- [SUPPLIED RECORDS]
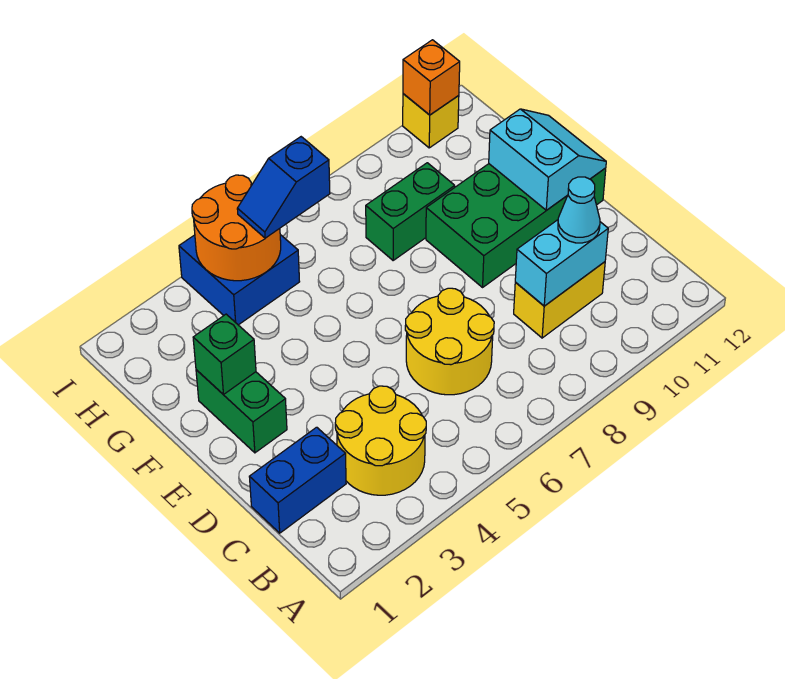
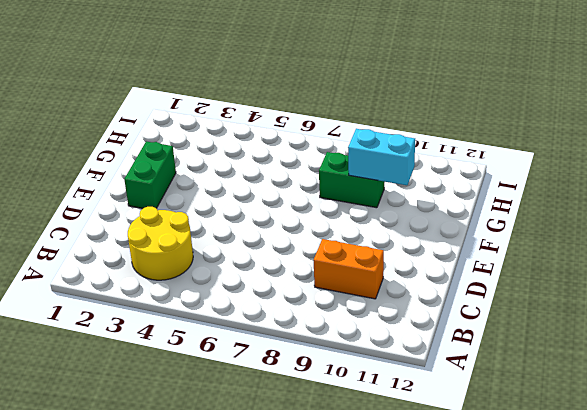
orange brick C9:C10 level 1 -> yellow brick C9:C10 level 1
cyan brick G9:G10 level 2 -> cyan brick C9:C10 level 2
none -> blue brick C1:C2 level 1
none -> yellow round brick C6:D7 level 1
none -> green brick E9:F12 level 1

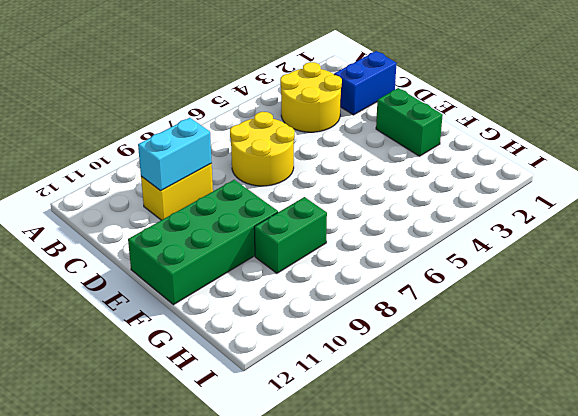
none -> blue brick H4:I5 level 1
none -> yellow brick I11 level 1
none -> cyan slope E11:F12 level 2 top 11

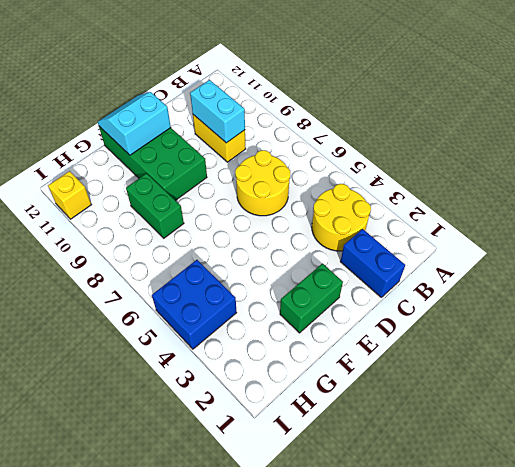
none -> green brick F2 level 2
none -> orange round brick H4:I5 level 2
none -> orange brick I11 level 2

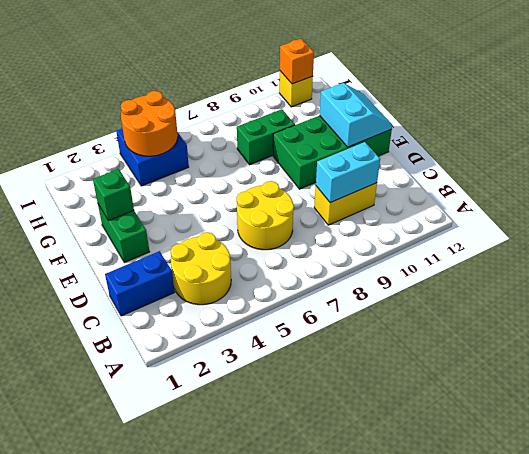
none -> cyan cone C10 level 3
none -> blue slope H5:H6 level 3 top 6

- [EXERCISE] Only the pictures are to be left out, and all of the data must otherwise be transcribed exactly.

- [ANSWER AREA]
orange brick C9:C10 level 1 -> yellow brick C9:C10 level 1
cyan brick G9:G10 level 2 -> cyan brick C9:C10 level 2
none -> blue brick C1:C2 level 1
none -> yellow round brick C6:D7 level 1
none -> green brick E9:F12 level 1

none -> blue brick H4:I5 level 1
none -> yellow brick I11 level 1
none -> cyan slope E11:F12 level 2 top 11

none -> green brick F2 level 2
none -> orange round brick H4:I5 level 2
none -> orange brick I11 level 2

none -> cyan cone C10 level 3
none -> blue slope H5:H6 level 3 top 6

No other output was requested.